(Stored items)

++++++++

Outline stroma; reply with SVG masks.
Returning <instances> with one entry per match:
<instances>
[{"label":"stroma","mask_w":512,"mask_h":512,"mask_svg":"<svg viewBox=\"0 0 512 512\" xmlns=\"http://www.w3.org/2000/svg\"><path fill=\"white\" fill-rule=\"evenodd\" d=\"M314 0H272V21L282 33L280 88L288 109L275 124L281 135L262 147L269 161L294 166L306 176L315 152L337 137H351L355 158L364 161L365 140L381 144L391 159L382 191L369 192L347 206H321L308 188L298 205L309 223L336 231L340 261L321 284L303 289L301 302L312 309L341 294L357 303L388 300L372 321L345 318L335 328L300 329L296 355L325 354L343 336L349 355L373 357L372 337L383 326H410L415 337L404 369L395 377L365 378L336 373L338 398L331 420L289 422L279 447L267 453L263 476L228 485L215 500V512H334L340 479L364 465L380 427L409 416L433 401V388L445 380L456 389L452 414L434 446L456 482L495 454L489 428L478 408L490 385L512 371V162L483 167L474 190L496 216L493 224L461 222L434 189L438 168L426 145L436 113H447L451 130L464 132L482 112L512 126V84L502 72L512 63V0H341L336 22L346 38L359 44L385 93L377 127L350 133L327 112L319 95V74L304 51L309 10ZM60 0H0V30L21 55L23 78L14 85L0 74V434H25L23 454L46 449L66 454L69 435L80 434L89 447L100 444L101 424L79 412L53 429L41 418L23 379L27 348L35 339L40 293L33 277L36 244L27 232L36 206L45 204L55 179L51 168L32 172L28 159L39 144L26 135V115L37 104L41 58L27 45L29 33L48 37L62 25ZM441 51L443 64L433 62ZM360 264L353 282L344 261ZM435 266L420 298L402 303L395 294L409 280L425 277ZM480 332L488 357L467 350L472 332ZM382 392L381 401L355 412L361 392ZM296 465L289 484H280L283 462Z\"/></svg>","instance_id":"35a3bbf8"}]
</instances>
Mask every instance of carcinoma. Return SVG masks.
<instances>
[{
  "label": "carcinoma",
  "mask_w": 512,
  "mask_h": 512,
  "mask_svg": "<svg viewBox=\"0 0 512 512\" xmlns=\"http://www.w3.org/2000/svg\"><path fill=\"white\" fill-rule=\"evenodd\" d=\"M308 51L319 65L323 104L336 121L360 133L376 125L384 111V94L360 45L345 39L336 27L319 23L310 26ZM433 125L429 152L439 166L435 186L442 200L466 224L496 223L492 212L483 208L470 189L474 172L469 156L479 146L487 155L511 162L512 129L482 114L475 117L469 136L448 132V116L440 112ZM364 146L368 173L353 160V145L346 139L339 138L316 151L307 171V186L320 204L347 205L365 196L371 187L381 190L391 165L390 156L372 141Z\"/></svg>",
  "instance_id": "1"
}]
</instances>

++++++++

• [What you are asked to do]
Send back exactly the lines from the line with "Mask every instance" through the end of the records.

• [Problem solution]
Mask every instance of carcinoma. Return SVG masks.
<instances>
[{
  "label": "carcinoma",
  "mask_w": 512,
  "mask_h": 512,
  "mask_svg": "<svg viewBox=\"0 0 512 512\" xmlns=\"http://www.w3.org/2000/svg\"><path fill=\"white\" fill-rule=\"evenodd\" d=\"M308 51L319 65L323 104L336 121L360 133L376 125L384 111V94L360 45L345 39L336 27L319 23L310 26ZM433 125L429 152L439 166L435 186L442 200L466 224L496 223L492 212L483 208L470 189L474 172L469 156L479 146L487 155L511 162L512 129L482 114L475 117L469 136L448 132V116L440 112ZM364 146L368 173L353 160V145L346 139L339 138L316 151L307 171V186L320 204L347 205L365 196L371 187L381 190L391 165L390 156L372 141Z\"/></svg>",
  "instance_id": "1"
}]
</instances>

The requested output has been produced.